EXERCISE DATA —
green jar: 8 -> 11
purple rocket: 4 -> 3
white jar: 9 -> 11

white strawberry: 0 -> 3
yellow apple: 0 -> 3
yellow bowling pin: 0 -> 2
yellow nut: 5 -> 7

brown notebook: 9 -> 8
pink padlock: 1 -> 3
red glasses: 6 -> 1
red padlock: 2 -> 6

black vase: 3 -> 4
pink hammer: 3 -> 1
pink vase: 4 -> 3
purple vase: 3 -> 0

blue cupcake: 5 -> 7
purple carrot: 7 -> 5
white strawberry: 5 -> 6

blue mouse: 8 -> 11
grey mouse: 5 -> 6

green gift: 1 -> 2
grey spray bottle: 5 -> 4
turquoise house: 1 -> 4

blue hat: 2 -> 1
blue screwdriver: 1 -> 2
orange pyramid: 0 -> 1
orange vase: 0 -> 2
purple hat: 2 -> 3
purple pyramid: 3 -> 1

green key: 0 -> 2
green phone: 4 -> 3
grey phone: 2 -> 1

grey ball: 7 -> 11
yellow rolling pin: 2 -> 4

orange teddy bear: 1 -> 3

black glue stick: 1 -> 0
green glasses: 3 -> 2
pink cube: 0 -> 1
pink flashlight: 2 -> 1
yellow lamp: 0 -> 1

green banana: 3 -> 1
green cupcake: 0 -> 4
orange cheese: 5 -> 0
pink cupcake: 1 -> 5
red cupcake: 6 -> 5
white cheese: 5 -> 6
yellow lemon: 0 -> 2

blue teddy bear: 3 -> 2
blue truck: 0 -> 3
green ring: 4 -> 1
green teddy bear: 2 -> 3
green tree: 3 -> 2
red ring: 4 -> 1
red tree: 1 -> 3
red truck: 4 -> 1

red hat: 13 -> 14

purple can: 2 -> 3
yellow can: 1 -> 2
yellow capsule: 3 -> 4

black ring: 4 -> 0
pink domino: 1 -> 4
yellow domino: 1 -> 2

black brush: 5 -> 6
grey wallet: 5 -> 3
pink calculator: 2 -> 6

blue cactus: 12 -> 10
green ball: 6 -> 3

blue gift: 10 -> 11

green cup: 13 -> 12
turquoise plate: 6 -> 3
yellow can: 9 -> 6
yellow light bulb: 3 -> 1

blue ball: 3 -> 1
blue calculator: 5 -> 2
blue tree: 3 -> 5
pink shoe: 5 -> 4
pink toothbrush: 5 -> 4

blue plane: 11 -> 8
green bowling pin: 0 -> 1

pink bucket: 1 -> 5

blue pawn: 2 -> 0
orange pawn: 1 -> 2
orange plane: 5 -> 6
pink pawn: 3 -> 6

WORK REQUEST —
In the records above, some lines hold the word "black"; copy each such line.

ANSWER TO THIS TASK —
black vase: 3 -> 4
black glue stick: 1 -> 0
black ring: 4 -> 0
black brush: 5 -> 6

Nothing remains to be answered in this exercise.